* _DATA PROVIDED_:
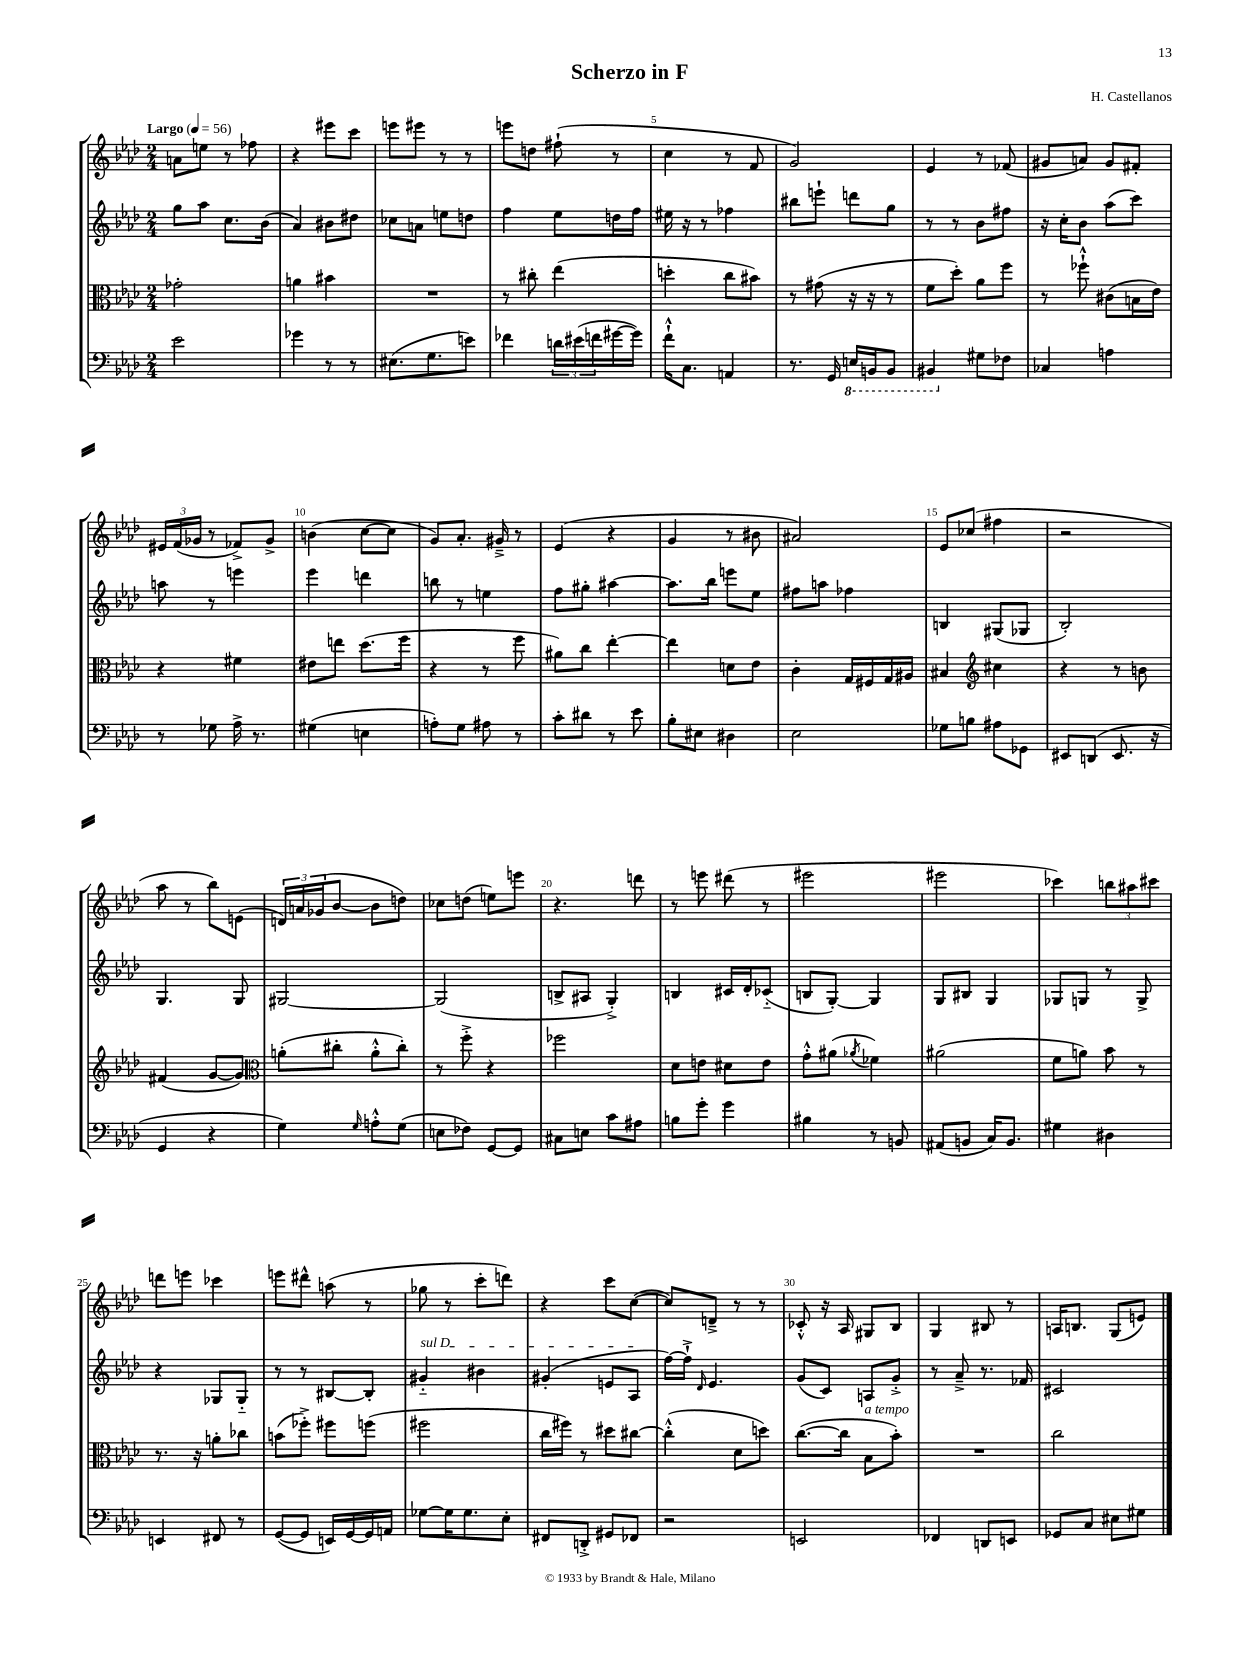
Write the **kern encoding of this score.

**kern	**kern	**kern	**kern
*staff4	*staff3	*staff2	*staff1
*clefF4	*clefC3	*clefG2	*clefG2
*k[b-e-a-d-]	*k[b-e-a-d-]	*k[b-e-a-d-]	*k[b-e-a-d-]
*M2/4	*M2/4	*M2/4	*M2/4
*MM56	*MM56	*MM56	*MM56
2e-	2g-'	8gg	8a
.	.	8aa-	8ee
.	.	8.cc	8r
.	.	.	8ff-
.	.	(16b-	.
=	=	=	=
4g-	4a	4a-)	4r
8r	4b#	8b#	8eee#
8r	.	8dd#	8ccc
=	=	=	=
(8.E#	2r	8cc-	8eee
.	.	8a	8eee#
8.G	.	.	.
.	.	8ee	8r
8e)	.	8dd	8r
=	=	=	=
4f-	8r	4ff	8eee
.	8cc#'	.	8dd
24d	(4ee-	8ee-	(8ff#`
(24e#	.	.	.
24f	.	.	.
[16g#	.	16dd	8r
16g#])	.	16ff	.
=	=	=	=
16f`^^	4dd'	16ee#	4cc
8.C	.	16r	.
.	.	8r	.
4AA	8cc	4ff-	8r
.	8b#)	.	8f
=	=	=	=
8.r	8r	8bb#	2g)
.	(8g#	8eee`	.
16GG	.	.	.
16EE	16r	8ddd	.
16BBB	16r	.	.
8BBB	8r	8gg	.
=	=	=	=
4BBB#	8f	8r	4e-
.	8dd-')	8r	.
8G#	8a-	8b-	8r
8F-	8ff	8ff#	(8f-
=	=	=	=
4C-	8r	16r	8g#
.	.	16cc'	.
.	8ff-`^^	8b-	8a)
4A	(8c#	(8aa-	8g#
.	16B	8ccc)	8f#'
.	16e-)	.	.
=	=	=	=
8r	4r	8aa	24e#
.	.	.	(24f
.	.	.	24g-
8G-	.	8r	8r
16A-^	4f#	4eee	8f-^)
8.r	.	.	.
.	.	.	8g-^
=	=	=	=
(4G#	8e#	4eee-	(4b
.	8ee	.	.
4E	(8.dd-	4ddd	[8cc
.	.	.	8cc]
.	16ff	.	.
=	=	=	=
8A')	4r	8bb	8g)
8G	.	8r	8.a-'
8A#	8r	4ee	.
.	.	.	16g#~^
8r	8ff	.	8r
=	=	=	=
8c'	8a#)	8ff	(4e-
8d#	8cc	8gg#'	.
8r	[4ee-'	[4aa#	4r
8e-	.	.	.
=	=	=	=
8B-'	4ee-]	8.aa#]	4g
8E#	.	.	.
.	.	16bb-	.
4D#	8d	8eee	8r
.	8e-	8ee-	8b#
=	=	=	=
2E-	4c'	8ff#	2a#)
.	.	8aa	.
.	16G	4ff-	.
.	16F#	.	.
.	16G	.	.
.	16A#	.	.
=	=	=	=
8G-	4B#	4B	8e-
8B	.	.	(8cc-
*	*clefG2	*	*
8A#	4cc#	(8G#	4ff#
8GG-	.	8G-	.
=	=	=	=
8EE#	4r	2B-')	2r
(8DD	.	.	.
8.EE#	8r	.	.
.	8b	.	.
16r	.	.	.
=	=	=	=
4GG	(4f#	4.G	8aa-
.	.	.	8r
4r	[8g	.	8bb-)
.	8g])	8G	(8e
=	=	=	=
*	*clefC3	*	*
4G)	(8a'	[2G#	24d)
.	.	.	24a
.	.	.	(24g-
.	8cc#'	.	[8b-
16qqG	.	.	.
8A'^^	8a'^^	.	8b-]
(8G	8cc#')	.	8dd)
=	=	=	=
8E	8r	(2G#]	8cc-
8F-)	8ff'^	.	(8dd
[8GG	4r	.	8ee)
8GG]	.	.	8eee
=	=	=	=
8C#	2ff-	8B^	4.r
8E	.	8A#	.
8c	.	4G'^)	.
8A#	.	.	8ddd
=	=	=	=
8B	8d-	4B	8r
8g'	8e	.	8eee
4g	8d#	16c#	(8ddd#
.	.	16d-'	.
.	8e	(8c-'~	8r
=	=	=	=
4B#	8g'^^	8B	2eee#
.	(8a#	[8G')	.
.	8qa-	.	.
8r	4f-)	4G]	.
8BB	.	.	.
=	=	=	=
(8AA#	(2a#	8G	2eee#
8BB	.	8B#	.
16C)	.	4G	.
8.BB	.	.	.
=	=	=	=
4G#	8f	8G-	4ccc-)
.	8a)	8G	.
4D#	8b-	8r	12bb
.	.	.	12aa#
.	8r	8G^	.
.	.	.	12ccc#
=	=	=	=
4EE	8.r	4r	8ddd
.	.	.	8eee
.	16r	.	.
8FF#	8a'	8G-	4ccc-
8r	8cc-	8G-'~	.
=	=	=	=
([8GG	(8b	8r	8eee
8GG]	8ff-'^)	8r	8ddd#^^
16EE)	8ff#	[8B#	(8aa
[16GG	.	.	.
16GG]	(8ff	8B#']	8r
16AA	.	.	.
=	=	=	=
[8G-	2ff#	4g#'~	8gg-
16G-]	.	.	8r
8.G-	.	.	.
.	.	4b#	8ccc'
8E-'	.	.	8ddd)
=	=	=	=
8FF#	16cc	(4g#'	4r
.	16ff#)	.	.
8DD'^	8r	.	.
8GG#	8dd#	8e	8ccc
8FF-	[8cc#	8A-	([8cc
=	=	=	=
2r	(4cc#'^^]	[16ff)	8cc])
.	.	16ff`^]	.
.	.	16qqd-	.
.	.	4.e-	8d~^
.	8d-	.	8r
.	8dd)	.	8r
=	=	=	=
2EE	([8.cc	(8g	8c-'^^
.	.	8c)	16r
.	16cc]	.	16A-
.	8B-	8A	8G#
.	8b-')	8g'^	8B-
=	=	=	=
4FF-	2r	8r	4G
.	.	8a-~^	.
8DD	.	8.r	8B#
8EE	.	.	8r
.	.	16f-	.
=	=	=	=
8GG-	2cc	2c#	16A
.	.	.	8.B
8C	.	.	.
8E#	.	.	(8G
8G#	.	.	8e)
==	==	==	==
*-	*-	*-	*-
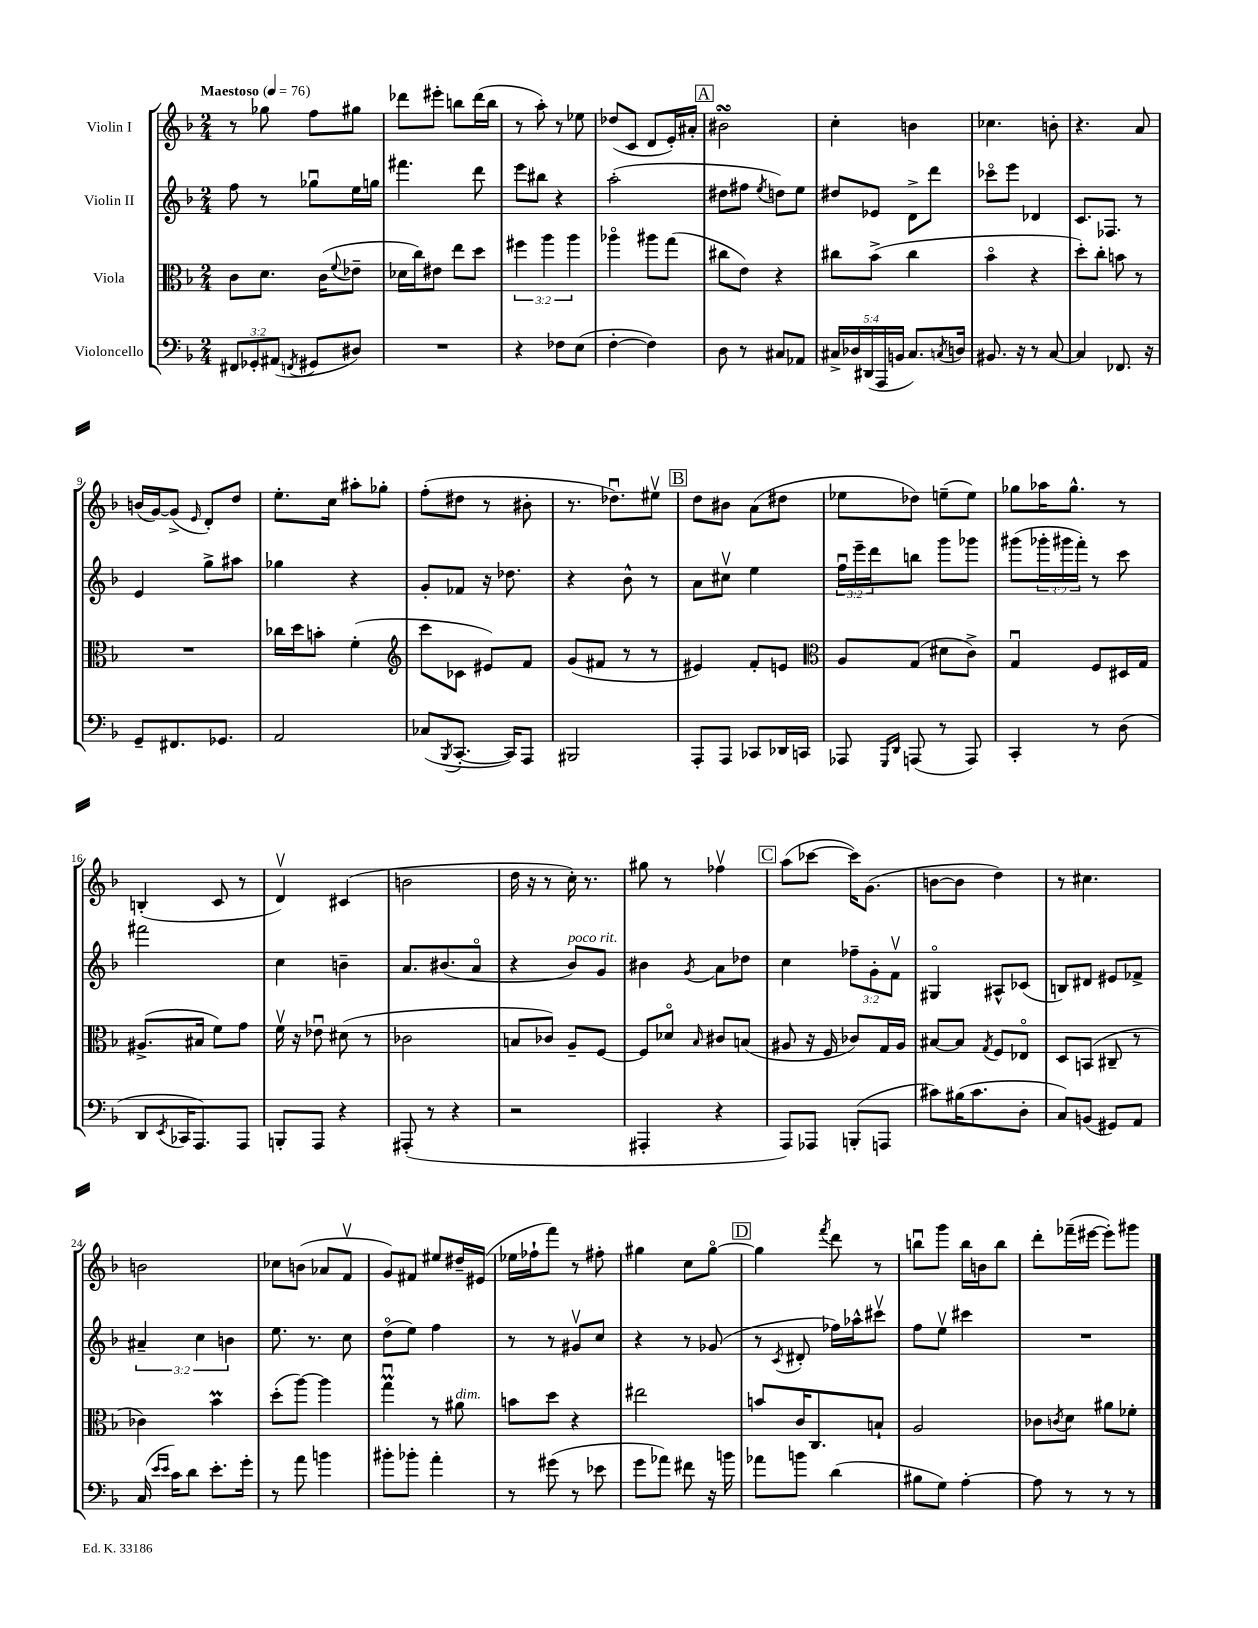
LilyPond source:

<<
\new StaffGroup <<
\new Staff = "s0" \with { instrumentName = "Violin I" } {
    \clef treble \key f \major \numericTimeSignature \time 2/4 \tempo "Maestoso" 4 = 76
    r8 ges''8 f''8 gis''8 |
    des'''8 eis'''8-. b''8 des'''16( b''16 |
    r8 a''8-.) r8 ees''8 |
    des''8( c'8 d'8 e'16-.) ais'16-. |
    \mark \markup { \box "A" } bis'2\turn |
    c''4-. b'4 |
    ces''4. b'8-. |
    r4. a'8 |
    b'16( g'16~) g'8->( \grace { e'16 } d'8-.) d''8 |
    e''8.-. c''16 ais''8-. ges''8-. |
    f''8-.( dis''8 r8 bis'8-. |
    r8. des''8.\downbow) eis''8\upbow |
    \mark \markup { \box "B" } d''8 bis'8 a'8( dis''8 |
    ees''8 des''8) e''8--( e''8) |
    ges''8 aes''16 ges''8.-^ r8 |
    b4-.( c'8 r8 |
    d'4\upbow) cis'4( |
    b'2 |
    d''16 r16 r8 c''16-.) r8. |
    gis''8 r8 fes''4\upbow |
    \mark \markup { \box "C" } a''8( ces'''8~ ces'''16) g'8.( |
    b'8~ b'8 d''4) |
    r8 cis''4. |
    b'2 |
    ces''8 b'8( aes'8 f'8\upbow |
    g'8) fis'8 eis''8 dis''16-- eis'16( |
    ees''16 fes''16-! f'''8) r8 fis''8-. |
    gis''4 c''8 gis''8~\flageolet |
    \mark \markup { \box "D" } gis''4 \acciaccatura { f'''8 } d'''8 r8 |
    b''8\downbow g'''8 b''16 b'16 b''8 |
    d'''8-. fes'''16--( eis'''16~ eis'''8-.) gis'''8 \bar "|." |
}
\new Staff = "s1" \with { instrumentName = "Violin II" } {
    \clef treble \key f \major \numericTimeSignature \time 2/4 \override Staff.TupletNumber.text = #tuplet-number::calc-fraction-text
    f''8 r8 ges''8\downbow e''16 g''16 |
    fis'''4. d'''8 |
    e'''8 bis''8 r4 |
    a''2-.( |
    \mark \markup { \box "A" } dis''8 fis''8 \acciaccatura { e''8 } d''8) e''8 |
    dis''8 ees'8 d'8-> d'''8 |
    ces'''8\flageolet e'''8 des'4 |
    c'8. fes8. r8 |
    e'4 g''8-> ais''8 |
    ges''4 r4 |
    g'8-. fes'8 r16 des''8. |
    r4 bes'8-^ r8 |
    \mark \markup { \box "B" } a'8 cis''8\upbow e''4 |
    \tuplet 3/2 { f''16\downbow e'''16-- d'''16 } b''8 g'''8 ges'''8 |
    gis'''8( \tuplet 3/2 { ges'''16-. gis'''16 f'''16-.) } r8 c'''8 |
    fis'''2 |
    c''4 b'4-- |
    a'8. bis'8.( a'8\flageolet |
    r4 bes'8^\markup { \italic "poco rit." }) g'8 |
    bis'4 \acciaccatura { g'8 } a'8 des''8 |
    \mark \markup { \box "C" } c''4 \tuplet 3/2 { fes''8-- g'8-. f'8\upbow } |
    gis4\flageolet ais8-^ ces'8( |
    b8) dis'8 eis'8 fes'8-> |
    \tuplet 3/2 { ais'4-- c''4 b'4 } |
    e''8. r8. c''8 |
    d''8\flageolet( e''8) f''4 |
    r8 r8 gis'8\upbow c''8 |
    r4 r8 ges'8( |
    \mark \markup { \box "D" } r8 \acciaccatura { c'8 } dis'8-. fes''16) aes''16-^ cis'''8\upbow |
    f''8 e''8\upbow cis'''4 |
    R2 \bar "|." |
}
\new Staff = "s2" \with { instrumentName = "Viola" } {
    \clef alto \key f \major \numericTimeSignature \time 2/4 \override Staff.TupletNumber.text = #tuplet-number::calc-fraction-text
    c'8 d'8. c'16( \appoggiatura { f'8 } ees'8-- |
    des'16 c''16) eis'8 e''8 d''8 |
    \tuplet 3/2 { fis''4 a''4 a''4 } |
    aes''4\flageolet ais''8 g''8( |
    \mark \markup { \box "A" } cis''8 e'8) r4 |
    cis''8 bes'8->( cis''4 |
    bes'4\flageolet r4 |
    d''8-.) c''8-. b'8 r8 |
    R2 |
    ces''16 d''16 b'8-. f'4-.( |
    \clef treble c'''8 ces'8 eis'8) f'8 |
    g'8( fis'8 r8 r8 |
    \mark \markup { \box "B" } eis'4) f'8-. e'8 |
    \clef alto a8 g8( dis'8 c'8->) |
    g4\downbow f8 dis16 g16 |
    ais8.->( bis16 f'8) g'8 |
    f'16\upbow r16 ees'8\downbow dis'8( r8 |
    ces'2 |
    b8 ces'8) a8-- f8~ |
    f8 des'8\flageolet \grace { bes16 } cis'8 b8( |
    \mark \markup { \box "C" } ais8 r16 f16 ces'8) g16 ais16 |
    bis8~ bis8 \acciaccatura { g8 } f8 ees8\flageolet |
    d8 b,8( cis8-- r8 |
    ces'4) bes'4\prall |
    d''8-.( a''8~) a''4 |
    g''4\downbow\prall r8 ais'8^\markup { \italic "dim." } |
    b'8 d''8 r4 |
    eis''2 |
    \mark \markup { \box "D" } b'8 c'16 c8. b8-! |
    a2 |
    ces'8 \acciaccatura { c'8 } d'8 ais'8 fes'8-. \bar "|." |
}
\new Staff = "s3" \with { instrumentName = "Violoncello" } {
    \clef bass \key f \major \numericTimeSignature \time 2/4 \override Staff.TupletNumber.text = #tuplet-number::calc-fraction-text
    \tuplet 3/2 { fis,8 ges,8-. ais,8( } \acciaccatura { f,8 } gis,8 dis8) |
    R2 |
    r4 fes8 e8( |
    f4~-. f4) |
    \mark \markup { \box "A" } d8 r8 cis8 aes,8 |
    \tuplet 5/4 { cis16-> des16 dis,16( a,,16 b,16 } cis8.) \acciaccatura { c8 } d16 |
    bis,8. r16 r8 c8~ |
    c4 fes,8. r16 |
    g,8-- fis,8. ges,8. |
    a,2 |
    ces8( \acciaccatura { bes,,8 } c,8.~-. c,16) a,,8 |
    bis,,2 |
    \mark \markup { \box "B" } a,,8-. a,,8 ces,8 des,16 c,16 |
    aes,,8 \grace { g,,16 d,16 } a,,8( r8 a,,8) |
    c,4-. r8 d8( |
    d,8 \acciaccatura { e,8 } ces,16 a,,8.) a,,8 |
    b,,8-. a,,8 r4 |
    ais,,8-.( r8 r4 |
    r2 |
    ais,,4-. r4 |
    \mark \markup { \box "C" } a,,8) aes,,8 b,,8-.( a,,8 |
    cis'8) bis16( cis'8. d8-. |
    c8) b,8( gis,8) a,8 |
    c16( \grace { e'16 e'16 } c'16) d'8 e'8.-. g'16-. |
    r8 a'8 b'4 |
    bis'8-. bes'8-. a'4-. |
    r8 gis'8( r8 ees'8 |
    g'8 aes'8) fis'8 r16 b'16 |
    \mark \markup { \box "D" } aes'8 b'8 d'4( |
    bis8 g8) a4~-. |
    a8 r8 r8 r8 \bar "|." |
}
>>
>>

* _TASK DIRECTIONS_: Pull out every line in the rows above that contains the word "italic".

* _OUTPUT OF THE TASK_:
    r4 bes'8^\markup { \italic "poco rit." }) g'8 |
    g''4\downbow\prall r8 ais'8^\markup { \italic "dim." } |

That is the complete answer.